* WHAT TO DO
Where a line in the listing below contains the word "with", copy that line.

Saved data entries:

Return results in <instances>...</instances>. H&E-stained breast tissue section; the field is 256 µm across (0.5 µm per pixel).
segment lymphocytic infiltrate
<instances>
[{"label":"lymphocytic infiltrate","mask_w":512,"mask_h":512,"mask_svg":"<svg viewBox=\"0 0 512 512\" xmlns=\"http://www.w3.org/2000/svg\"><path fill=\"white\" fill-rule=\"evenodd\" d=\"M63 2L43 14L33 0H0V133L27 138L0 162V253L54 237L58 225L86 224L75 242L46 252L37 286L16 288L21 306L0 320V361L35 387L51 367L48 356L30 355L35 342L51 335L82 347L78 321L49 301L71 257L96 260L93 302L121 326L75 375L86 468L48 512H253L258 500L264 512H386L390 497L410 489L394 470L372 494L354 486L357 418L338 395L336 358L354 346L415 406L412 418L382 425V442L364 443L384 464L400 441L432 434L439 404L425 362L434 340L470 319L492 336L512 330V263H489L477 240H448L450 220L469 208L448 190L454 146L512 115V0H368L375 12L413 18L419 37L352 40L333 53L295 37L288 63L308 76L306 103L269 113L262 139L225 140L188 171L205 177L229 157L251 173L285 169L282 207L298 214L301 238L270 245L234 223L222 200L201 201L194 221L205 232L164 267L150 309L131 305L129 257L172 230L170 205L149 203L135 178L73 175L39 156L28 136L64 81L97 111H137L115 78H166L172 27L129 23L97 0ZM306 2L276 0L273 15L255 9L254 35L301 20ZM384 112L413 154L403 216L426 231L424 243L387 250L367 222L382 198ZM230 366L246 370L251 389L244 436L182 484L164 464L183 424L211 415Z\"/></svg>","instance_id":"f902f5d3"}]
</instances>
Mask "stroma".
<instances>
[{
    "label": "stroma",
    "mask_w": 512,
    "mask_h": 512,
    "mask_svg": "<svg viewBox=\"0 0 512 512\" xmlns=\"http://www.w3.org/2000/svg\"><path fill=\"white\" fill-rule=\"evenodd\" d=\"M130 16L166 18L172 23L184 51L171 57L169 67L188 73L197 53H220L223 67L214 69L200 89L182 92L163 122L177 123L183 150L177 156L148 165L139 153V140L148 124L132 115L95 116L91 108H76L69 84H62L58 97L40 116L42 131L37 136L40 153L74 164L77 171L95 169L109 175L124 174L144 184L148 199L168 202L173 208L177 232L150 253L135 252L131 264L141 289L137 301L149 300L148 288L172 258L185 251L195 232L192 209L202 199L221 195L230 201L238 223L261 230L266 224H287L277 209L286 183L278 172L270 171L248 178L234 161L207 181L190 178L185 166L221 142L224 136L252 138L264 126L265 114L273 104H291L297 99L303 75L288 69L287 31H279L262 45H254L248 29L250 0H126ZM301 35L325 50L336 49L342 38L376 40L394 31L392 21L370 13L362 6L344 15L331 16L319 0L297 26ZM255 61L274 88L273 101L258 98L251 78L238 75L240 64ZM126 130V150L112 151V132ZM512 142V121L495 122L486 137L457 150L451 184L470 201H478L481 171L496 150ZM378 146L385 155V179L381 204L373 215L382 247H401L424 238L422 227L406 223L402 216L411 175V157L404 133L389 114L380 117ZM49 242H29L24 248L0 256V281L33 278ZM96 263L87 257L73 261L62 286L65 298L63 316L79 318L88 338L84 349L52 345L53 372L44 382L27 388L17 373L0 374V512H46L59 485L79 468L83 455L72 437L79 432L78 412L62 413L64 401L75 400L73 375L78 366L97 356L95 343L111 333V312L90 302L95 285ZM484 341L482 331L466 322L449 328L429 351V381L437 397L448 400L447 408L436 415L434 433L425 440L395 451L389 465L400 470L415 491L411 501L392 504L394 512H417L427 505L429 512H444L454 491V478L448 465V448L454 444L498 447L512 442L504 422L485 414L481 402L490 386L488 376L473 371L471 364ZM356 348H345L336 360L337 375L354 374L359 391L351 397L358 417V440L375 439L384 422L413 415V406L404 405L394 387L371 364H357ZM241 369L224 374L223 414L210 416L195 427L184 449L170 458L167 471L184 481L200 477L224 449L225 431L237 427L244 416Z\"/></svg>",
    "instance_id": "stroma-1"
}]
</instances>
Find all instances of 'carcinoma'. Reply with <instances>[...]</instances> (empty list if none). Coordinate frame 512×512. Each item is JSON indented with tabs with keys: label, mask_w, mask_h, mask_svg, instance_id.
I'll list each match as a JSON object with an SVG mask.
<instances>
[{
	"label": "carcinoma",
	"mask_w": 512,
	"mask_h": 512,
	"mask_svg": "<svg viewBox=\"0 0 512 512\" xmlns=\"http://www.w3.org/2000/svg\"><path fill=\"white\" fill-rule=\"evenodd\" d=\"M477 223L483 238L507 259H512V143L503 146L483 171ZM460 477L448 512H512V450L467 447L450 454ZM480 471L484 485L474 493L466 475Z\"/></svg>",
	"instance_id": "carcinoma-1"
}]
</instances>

* EXERCISE OUTPUT
Find all instances of 'carcinoma'. Reply with <instances>[...]</instances> (empty list if none). Coordinate frame 512×512. Each item is JSON indented with tabs with keys: label, mask_w, mask_h, mask_svg, instance_id.
I'll list each match as a JSON object with an SVG mask.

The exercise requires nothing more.